:: Given data ::
+++

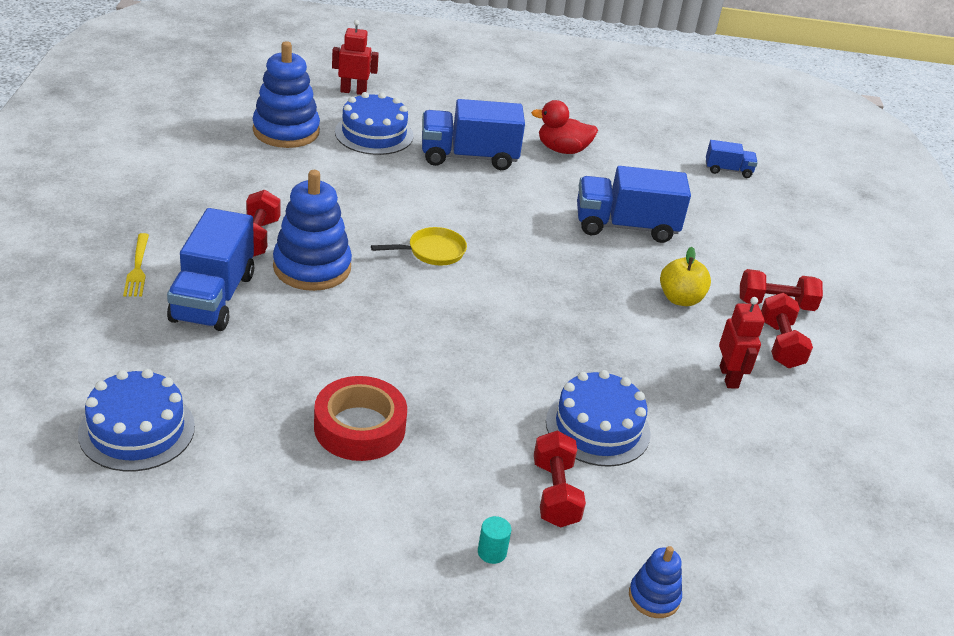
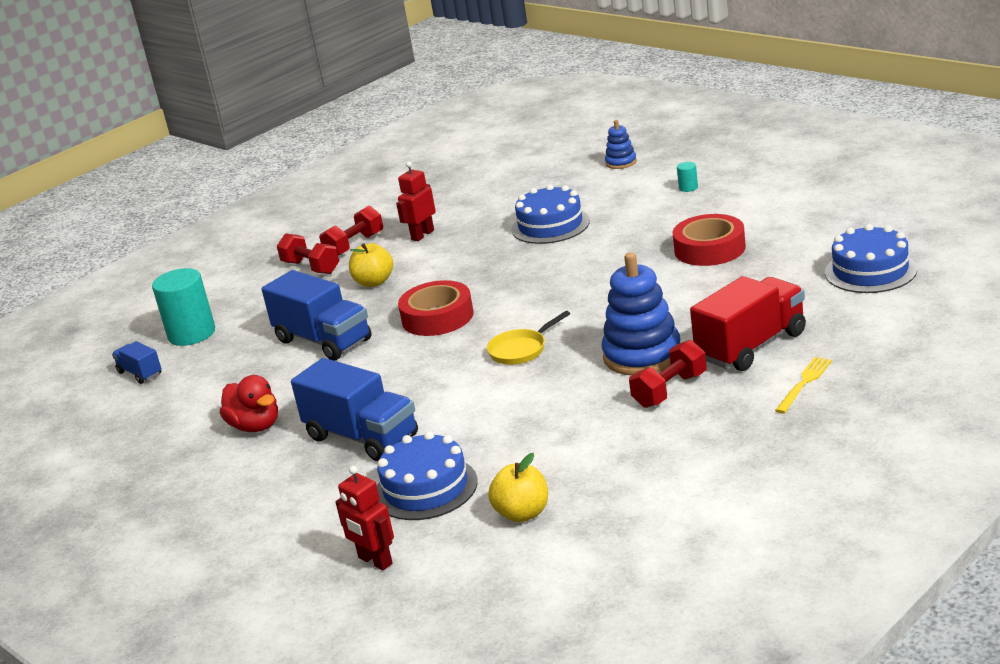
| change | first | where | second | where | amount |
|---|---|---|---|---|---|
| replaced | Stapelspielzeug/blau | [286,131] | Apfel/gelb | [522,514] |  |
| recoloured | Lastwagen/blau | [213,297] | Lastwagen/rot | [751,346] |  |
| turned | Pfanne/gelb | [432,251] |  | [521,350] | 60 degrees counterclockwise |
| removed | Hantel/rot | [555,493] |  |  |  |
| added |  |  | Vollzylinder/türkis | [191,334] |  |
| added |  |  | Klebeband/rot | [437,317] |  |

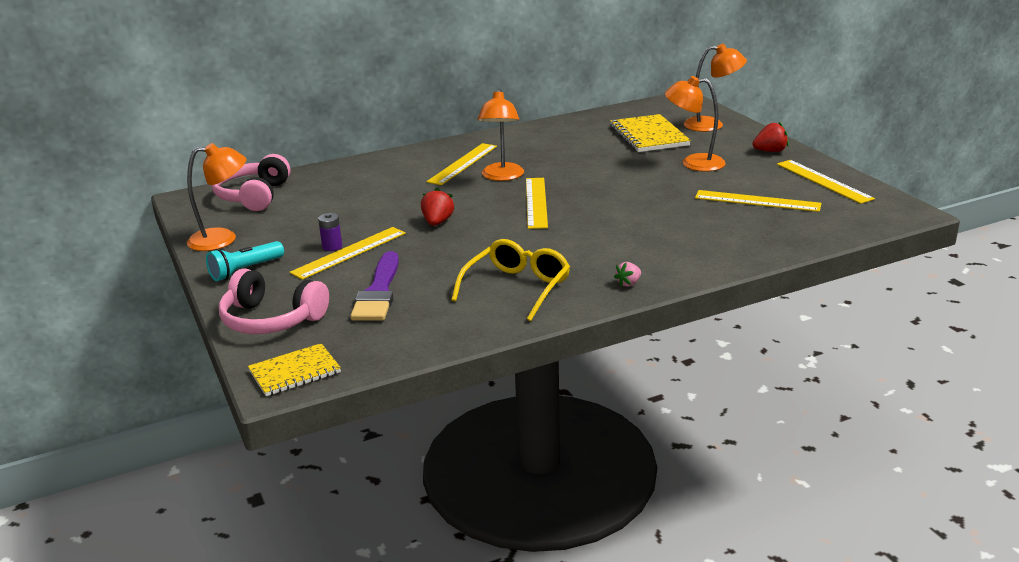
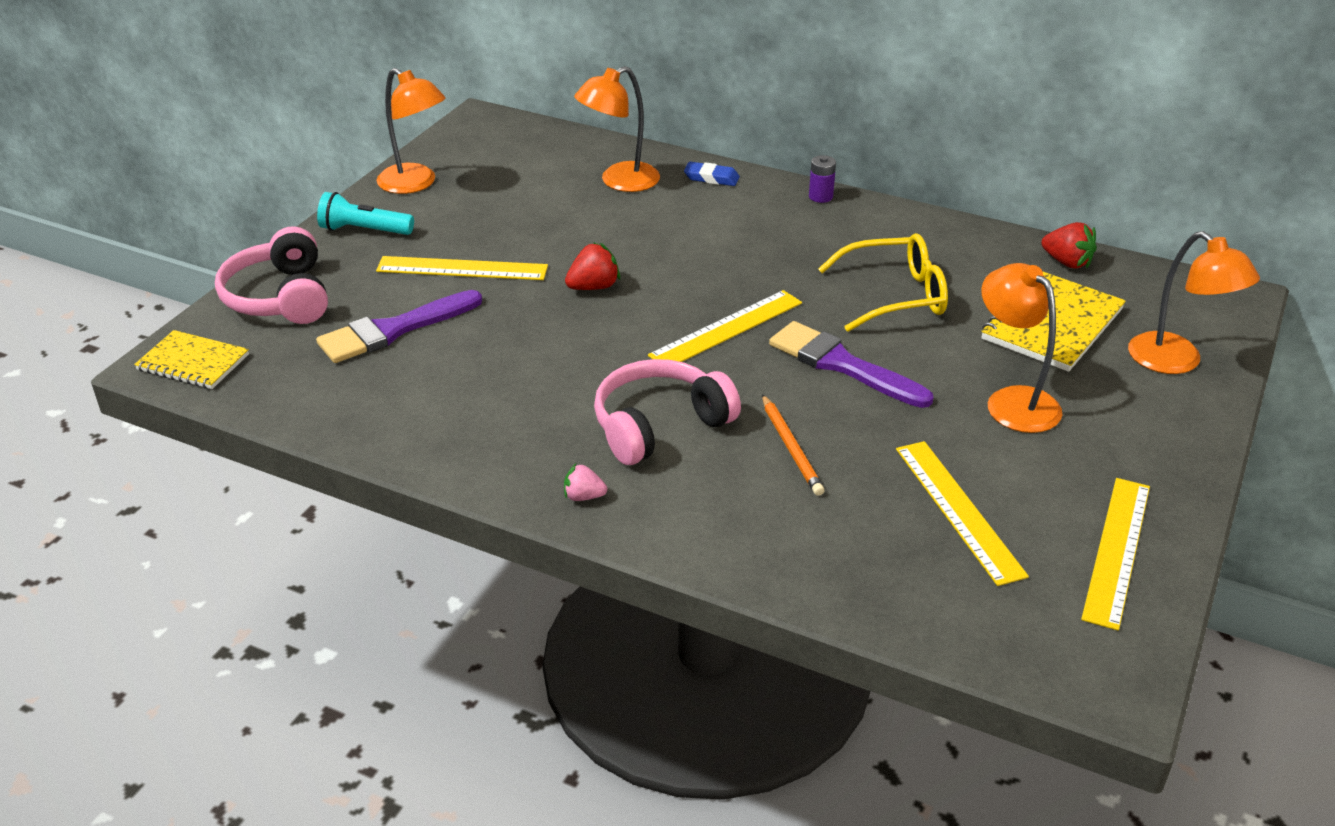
| change | first | where | second | where | amount |
|---|---|---|---|---|---|
| moved | Lampe/orange | [502,176] |  | [619,181] |  |
| moved | Erdbeere/rot | [770,151] |  | [1067,262] |  |
| removed | Lineal/gelb | [462,164] |  |  |  |
| moved | Kopfhörer/rosa | [253,196] |  | [659,425] |  |
| moved | Batterie/lila | [332,247] |  | [820,197] |  |
| moved | Brille/gelb | [517,288] |  | [895,296] |  |
| added |  |  | Radiergummi/blau | [711,178] |  |
| added |  |  | Pinsel/lila | [842,365] |  |
| added |  |  | Bleistift/orange | [791,448] |  |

+++

None of the pictures should appear; repeat the records exactly otherwise.

| change | first | where | second | where | amount |
|---|---|---|---|---|---|
| replaced | Stapelspielzeug/blau | [286,131] | Apfel/gelb | [522,514] |  |
| recoloured | Lastwagen/blau | [213,297] | Lastwagen/rot | [751,346] |  |
| turned | Pfanne/gelb | [432,251] |  | [521,350] | 60 degrees counterclockwise |
| removed | Hantel/rot | [555,493] |  |  |  |
| added |  |  | Vollzylinder/türkis | [191,334] |  |
| added |  |  | Klebeband/rot | [437,317] |  |

| change | first | where | second | where | amount |
|---|---|---|---|---|---|
| moved | Lampe/orange | [502,176] |  | [619,181] |  |
| moved | Erdbeere/rot | [770,151] |  | [1067,262] |  |
| removed | Lineal/gelb | [462,164] |  |  |  |
| moved | Kopfhörer/rosa | [253,196] |  | [659,425] |  |
| moved | Batterie/lila | [332,247] |  | [820,197] |  |
| moved | Brille/gelb | [517,288] |  | [895,296] |  |
| added |  |  | Radiergummi/blau | [711,178] |  |
| added |  |  | Pinsel/lila | [842,365] |  |
| added |  |  | Bleistift/orange | [791,448] |  |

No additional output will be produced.